PROBLEM DETAILS - Extract the line that contains "gray cross: (338, 438) -> (781, 632), moved" and every line after it through the end of the records below, exactly as written, leaving out any pictures.

MATERIAL PROVIDED -
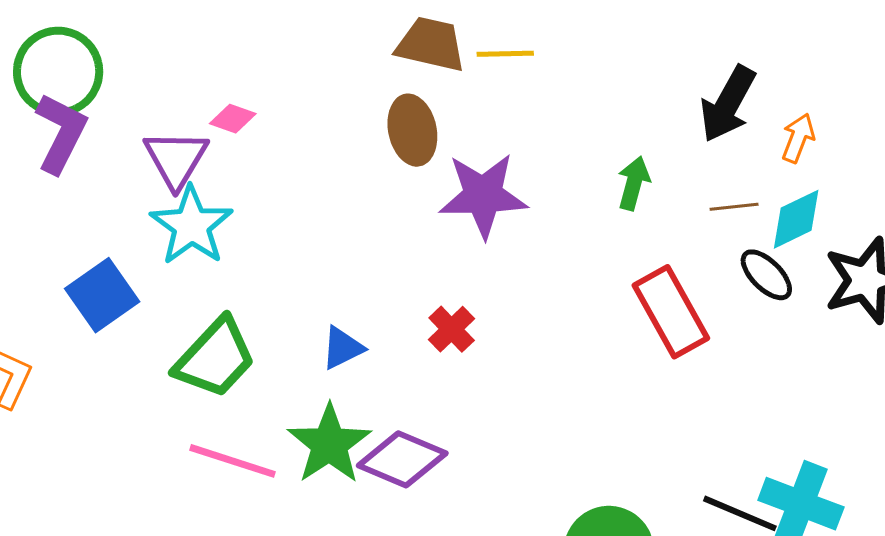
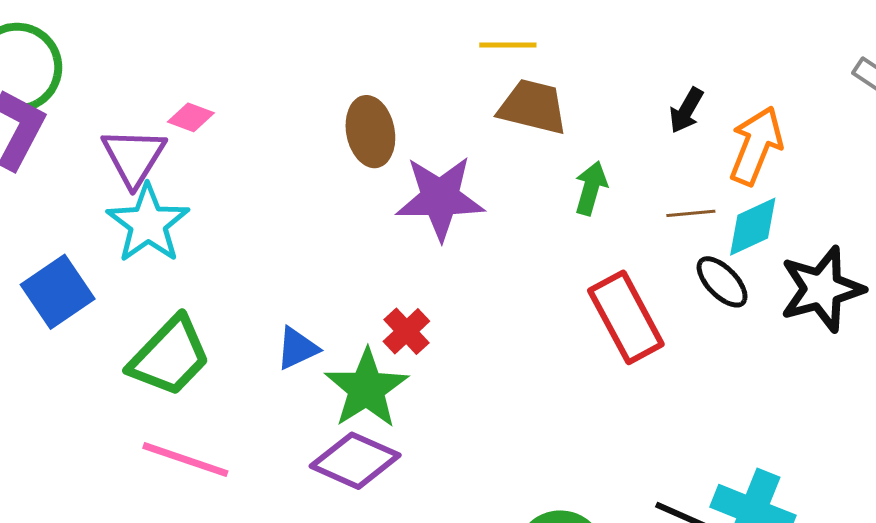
brown trapezoid: (431, 44) -> (533, 107), moved
yellow line: (505, 54) -> (508, 45), moved
black arrow: (728, 104) -> (686, 110), size x0.6
orange arrow: (798, 138) -> (756, 146), size x1.6
green star: (329, 444) -> (366, 389), moved

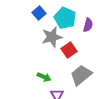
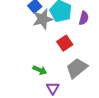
gray star: (52, 37) -> (43, 19), moved

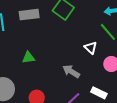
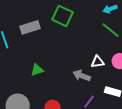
white triangle: (91, 48) -> (98, 62), moved, turned -40

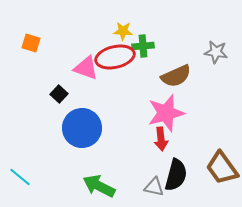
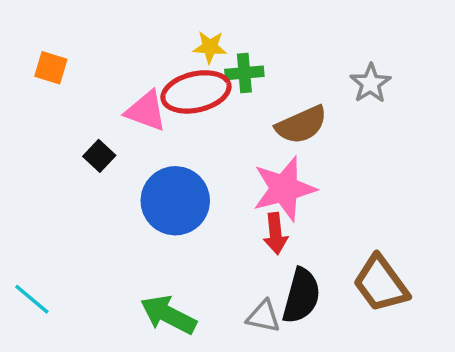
gray star: (216, 52) -> (370, 83), turned 30
blue circle: (82, 128) -> (175, 201), moved

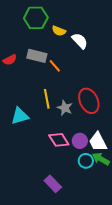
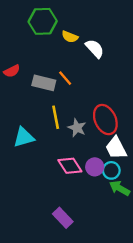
gray rectangle: (37, 56) -> (44, 83), moved
white trapezoid: (98, 142) -> (116, 148), moved
cyan circle: (86, 161) -> (111, 170), moved

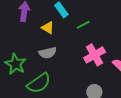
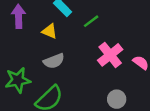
green star: (15, 64) -> (18, 80), turned -30

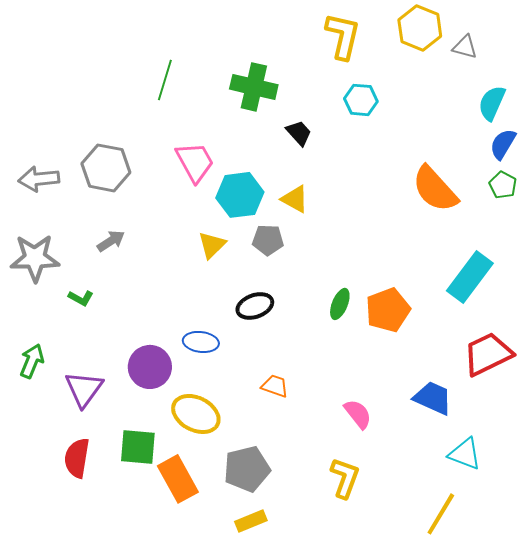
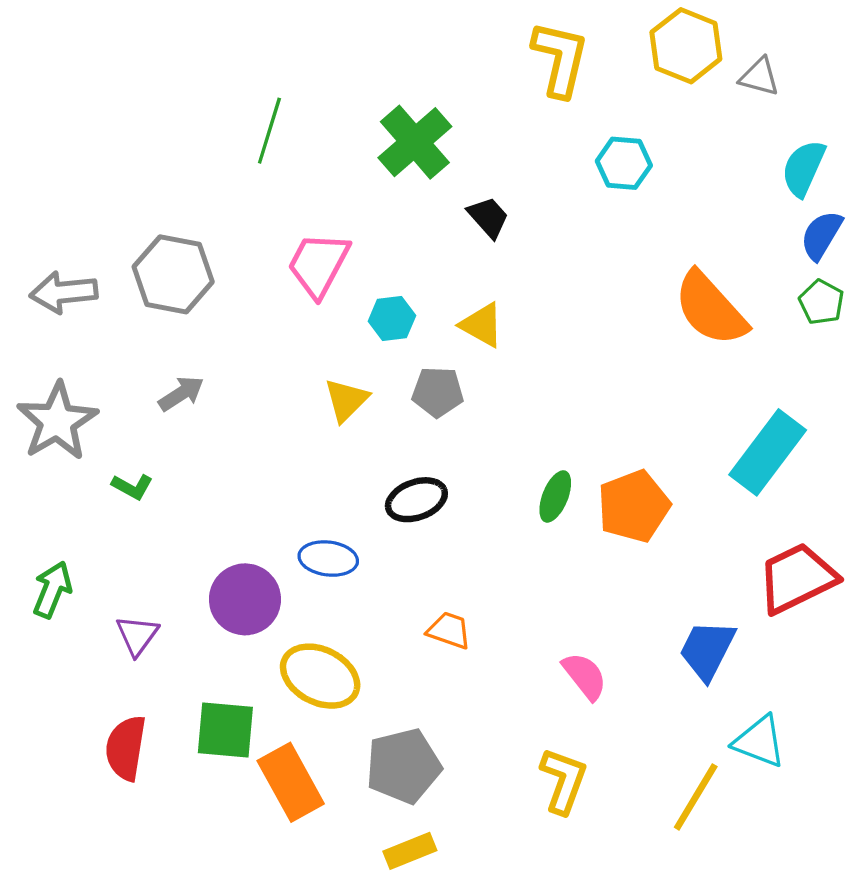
green cross: (254, 87) -> (415, 142), turned 36
cyan hexagon: (361, 100) -> (624, 163), moved
pink trapezoid: (195, 162) -> (318, 265), turned -123
cyan hexagon: (240, 195) -> (392, 318), size x0.6
gray star: (35, 258) -> (57, 421), turned -30
purple triangle: (84, 389) -> (137, 635), size x0.7
blue trapezoid: (433, 398) -> (707, 650), turned -87
yellow line: (441, 514) -> (696, 797), moved

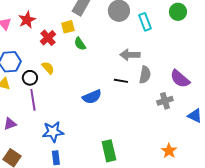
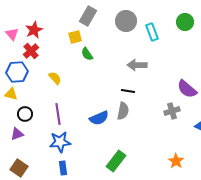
red cross: (48, 38) -> (31, 51), moved
gray semicircle: (145, 75) -> (123, 111), moved
black circle: (30, 78) -> (25, 114), moved
blue semicircle: (92, 97) -> (99, 118), moved
purple line: (33, 100) -> (58, 114), moved
green rectangle: (109, 151) -> (116, 161), turned 50

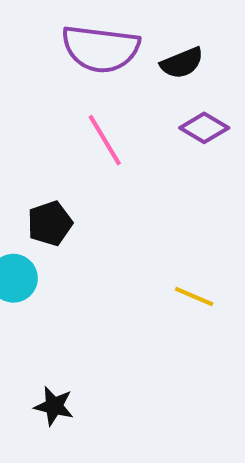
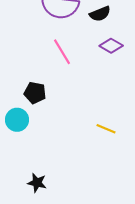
black pentagon: (50, 223) -> (35, 93), turned 30

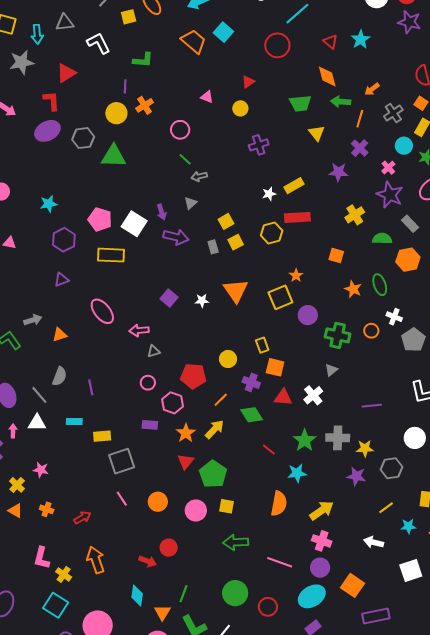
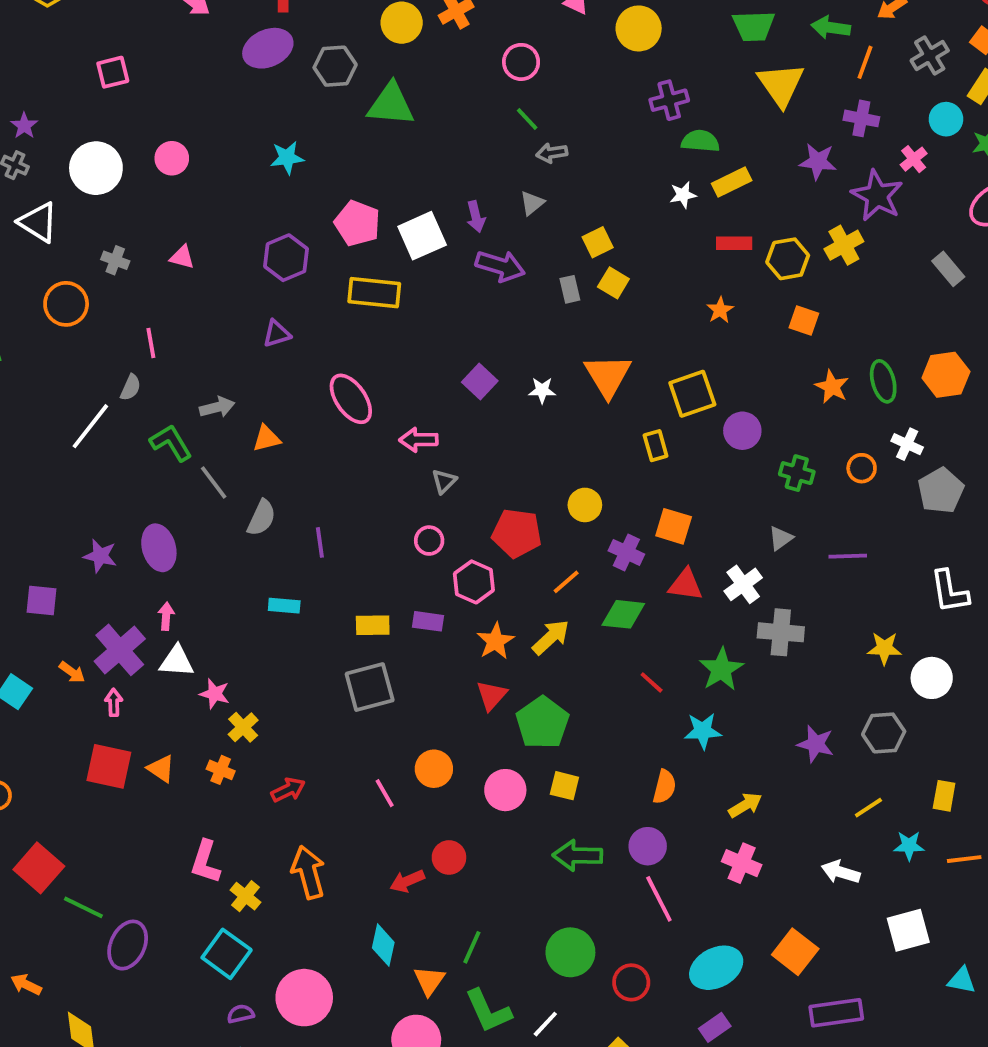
yellow circle: (240, 108) -> (639, 28), size x1.5
yellow triangle: (317, 133) -> (781, 85), size x1.5
purple cross: (360, 148) -> (861, 118), turned -36
purple star: (390, 195) -> (877, 196), moved
cyan star: (49, 204) -> (287, 158), moved
red rectangle: (297, 217) -> (734, 243), size x0.7
white square: (134, 224) -> (422, 236), turned 30
yellow hexagon: (272, 233) -> (788, 259), moved
green semicircle: (382, 239) -> (700, 141), moved
yellow square: (236, 242) -> (613, 283), turned -35
orange hexagon: (408, 260) -> (946, 375), moved
orange star: (296, 275) -> (720, 310), moved
green cross: (338, 335) -> (797, 473), size x0.7
yellow rectangle: (262, 345) -> (656, 446), moved
gray triangle: (154, 351) -> (444, 481), turned -32
gray line: (39, 395) -> (214, 482), moved
purple line: (372, 406) -> (848, 556), moved
green diamond: (252, 415) -> (623, 614), turned -55
white triangle: (37, 423) -> (177, 661), moved
yellow rectangle: (102, 436) -> (373, 625), moved
gray cross: (338, 438) -> (781, 632), moved
yellow star: (365, 448) -> (884, 648), moved
yellow cross: (17, 485) -> (243, 727), moved
pink line: (122, 499) -> (385, 793), moved
orange semicircle: (279, 504) -> (664, 787), size x0.7
yellow arrow: (322, 511) -> (745, 805), size x0.7
red arrow: (148, 561) -> (407, 881), turned 132
pink line: (280, 562) -> (659, 899), turned 40
purple circle: (320, 568) -> (648, 846), moved

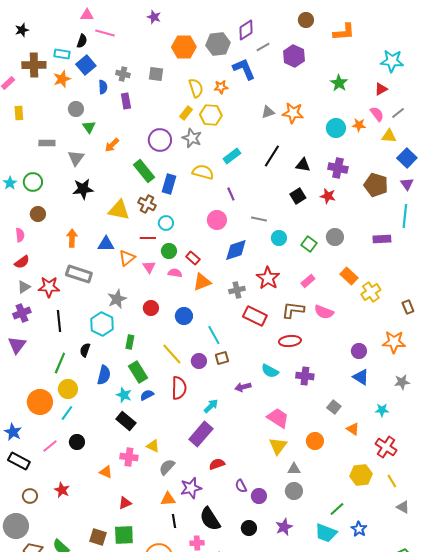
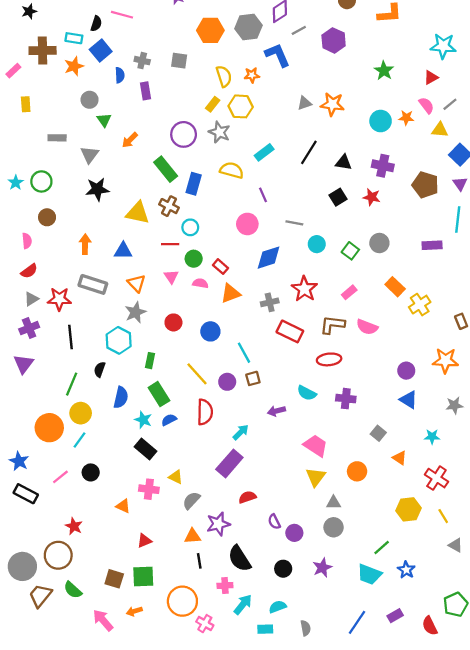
orange triangle: (127, 258) -> (137, 283), moved, turned -36
brown circle: (30, 496) -> (58, 555), moved, size x1.6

SOLUTION FOR THIS TASK -
gray cross: (338, 438) -> (781, 632), moved
yellow star: (365, 448) -> (884, 648), moved
yellow cross: (17, 485) -> (243, 727), moved
pink line: (122, 499) -> (385, 793), moved
orange semicircle: (279, 504) -> (664, 787), size x0.7
yellow arrow: (322, 511) -> (745, 805), size x0.7
red arrow: (148, 561) -> (407, 881), turned 132
pink line: (280, 562) -> (659, 899), turned 40
purple circle: (320, 568) -> (648, 846), moved

orange triangle: (127, 258) -> (137, 283), moved, turned -36
brown circle: (30, 496) -> (58, 555), moved, size x1.6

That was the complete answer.